◆ **TASK**: Find the word "diode" in the listing, and copy out each line where it turns up.

========

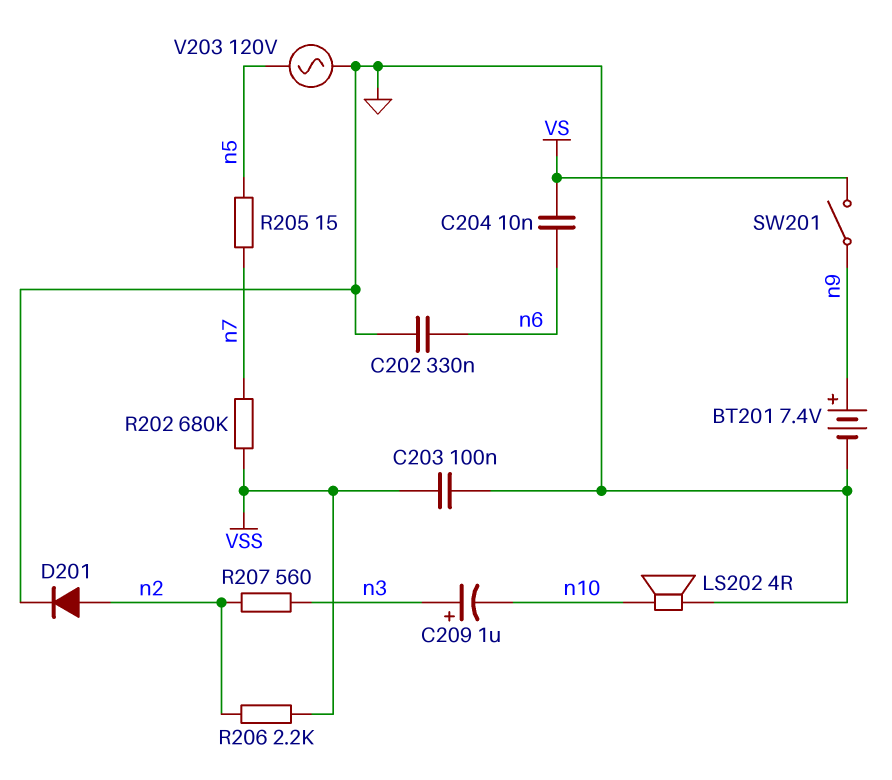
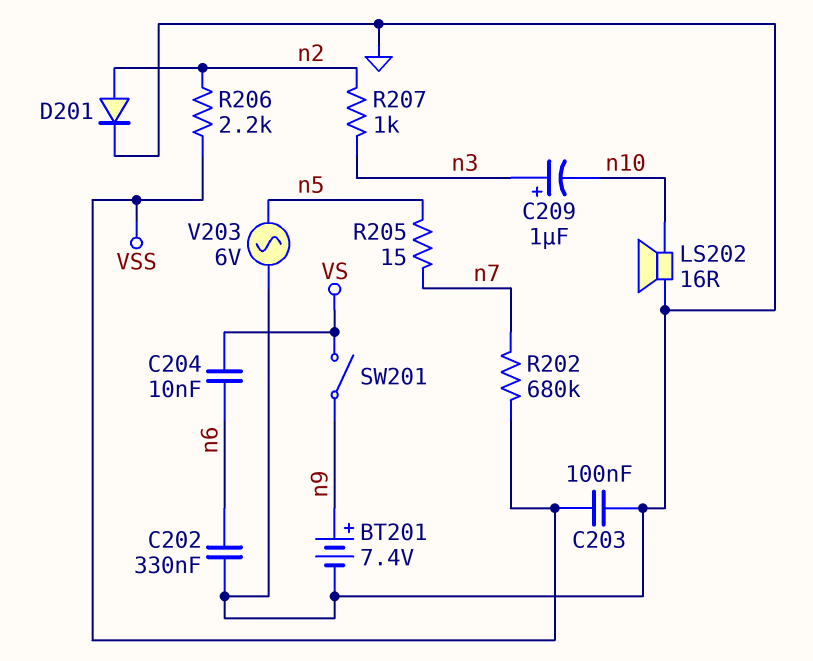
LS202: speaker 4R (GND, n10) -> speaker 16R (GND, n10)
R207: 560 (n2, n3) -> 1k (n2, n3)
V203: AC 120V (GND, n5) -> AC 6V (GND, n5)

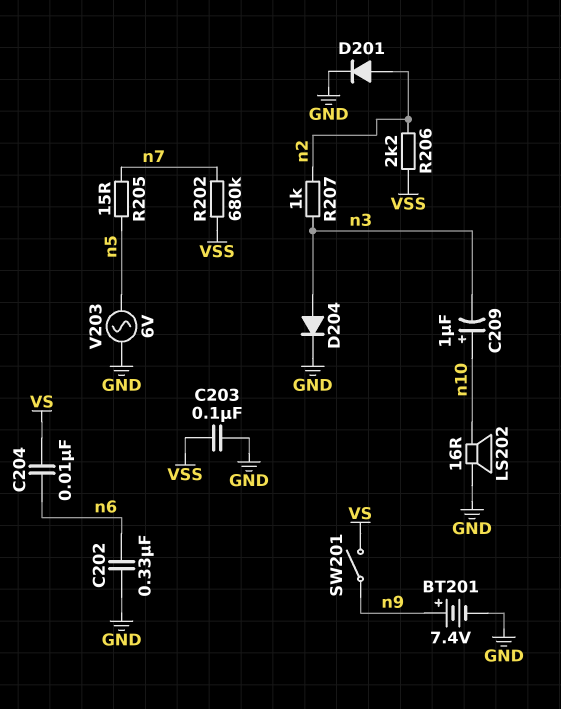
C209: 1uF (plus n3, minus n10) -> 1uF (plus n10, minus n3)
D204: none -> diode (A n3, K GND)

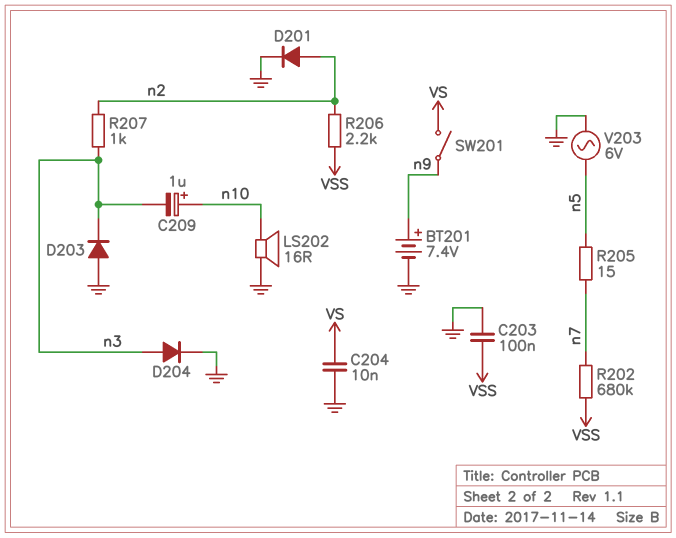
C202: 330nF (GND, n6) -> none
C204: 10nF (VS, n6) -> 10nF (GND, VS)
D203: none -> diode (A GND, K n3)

========

◆ **EXERCISE SOLUTION**:
D204: none -> diode (A n3, K GND)
D203: none -> diode (A GND, K n3)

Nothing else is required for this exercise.